**Prompt:** Exactly and only the lines below from the one containing "building: [129,24,171,66] -> none" down to the one containing "building: [209,294,234,330] -> none" are wanted, both included; please exclude every picture.

**Input material:**
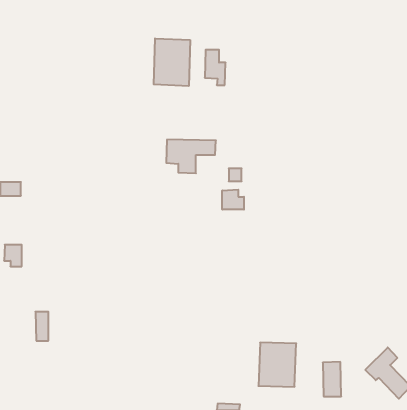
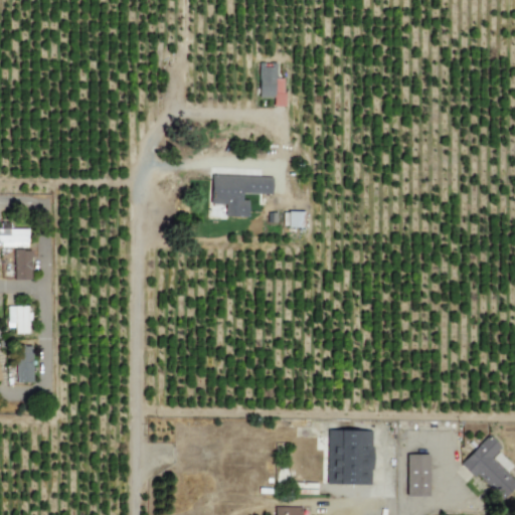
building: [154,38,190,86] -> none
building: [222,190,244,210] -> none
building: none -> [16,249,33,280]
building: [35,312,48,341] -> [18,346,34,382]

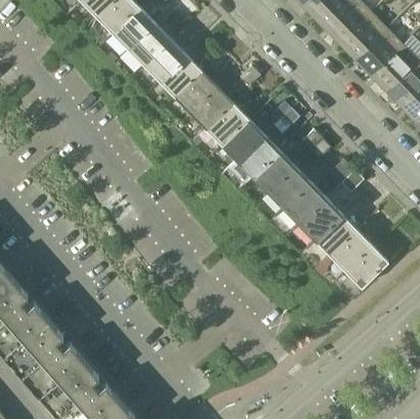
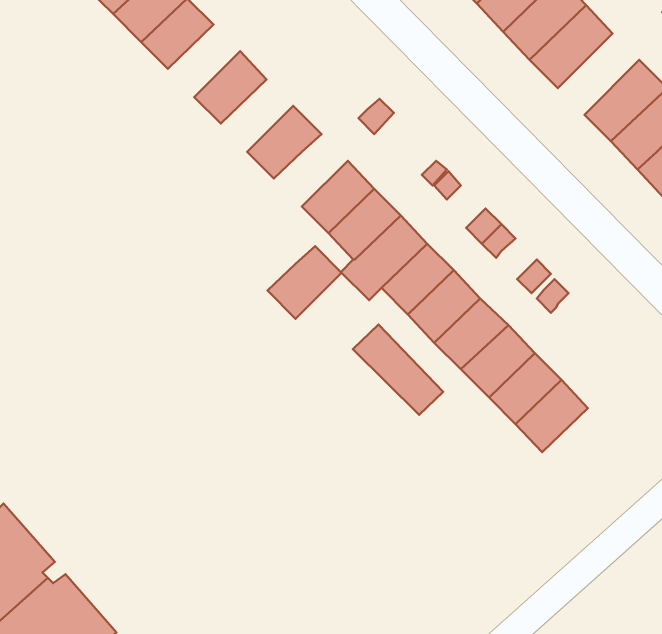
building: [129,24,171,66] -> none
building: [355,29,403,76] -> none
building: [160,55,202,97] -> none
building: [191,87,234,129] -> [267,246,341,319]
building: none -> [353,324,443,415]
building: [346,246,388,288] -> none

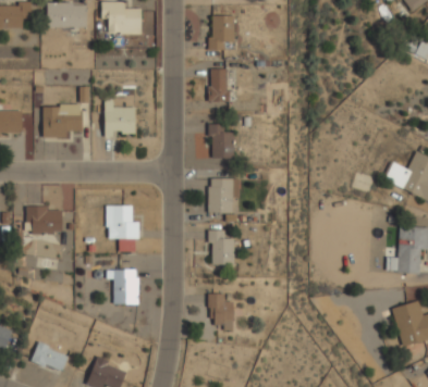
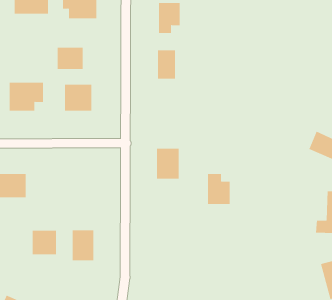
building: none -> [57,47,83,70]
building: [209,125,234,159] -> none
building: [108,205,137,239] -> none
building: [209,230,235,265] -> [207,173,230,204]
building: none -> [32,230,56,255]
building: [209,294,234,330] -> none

...

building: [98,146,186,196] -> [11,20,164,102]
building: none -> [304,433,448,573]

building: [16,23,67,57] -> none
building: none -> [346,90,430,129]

**Output of the exercise:**
building: [129,24,171,66] -> none
building: [355,29,403,76] -> none
building: [160,55,202,97] -> none
building: [191,87,234,129] -> [267,246,341,319]
building: none -> [353,324,443,415]
building: [346,246,388,288] -> none

building: none -> [57,47,83,70]
building: [209,125,234,159] -> none
building: [108,205,137,239] -> none
building: [209,230,235,265] -> [207,173,230,204]
building: none -> [32,230,56,255]
building: [209,294,234,330] -> none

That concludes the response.